▸ What you are asked to do: What follows is a listing to transcribe exactly, leaving the pictures out.

▸ Input material:
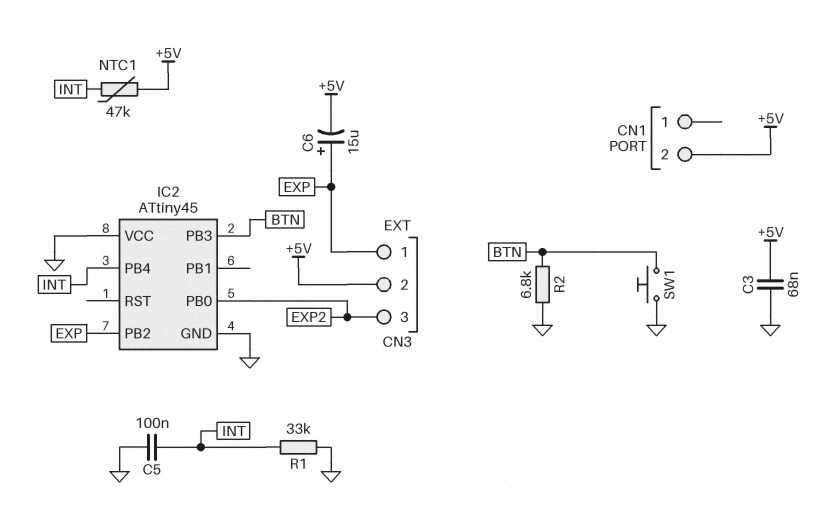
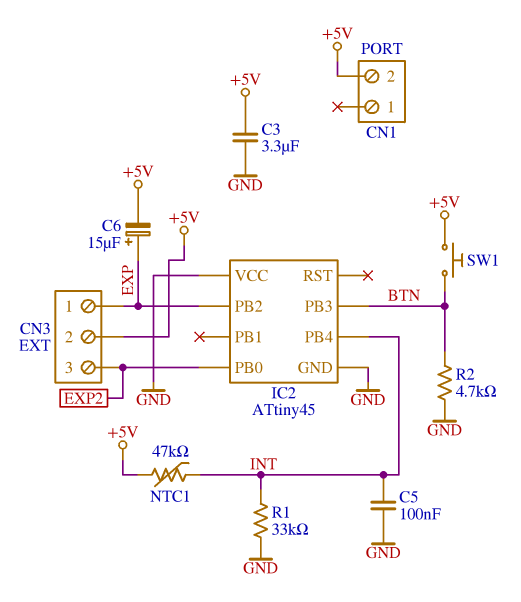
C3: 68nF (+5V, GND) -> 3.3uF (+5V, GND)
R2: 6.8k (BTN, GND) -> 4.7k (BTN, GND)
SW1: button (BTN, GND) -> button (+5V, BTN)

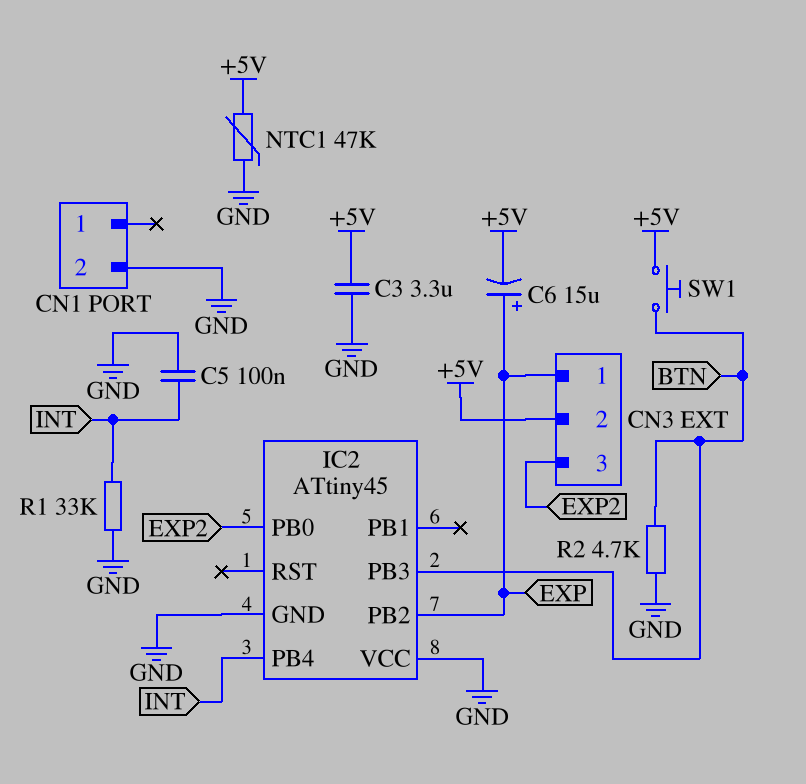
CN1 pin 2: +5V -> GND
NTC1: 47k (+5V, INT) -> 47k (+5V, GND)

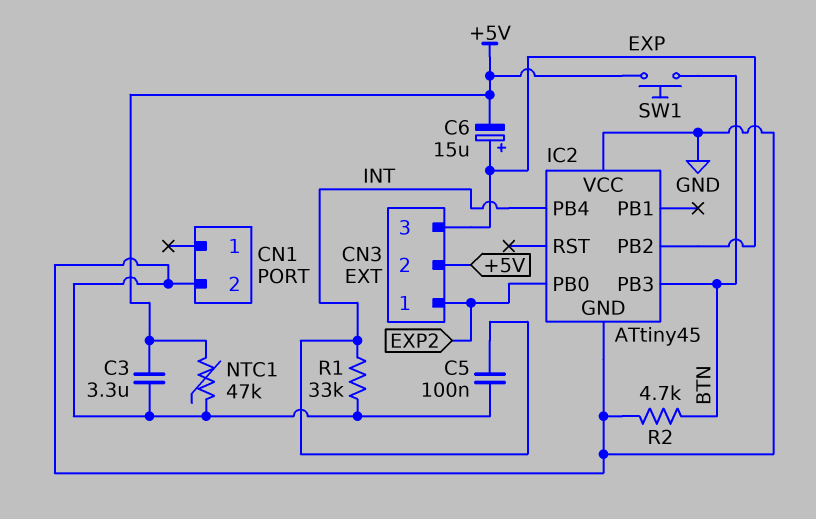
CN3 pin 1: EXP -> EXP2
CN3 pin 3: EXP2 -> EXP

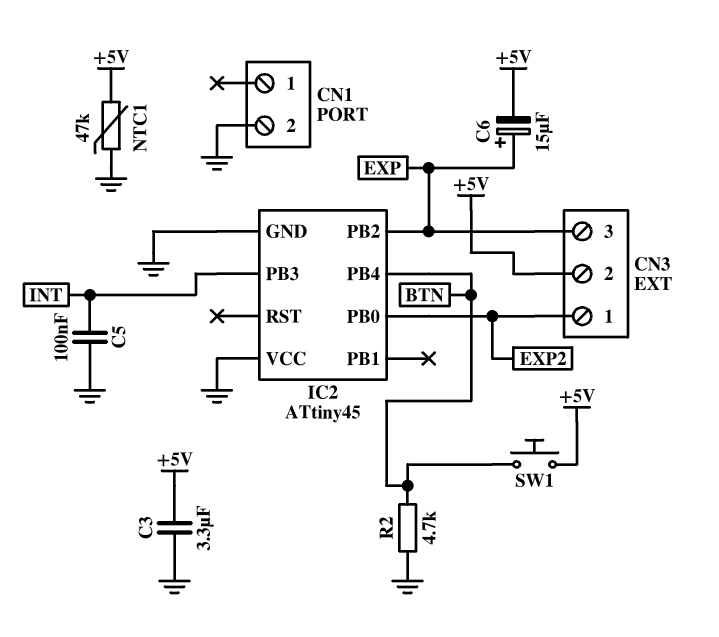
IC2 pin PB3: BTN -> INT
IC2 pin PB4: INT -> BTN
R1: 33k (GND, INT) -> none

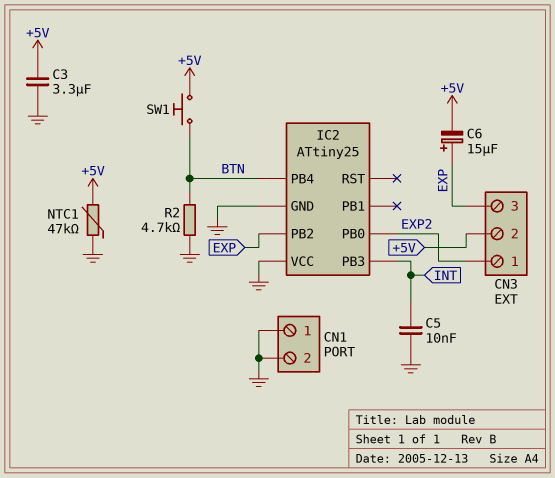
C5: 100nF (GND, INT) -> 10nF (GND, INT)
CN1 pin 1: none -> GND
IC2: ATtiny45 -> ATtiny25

▸ Result for this exercise:
C3: 68nF (+5V, GND) -> 3.3uF (+5V, GND)
R2: 6.8k (BTN, GND) -> 4.7k (BTN, GND)
SW1: button (BTN, GND) -> button (+5V, BTN)

CN1 pin 2: +5V -> GND
NTC1: 47k (+5V, INT) -> 47k (+5V, GND)

CN3 pin 1: EXP -> EXP2
CN3 pin 3: EXP2 -> EXP

IC2 pin PB3: BTN -> INT
IC2 pin PB4: INT -> BTN
R1: 33k (GND, INT) -> none

C5: 100nF (GND, INT) -> 10nF (GND, INT)
CN1 pin 1: none -> GND
IC2: ATtiny45 -> ATtiny25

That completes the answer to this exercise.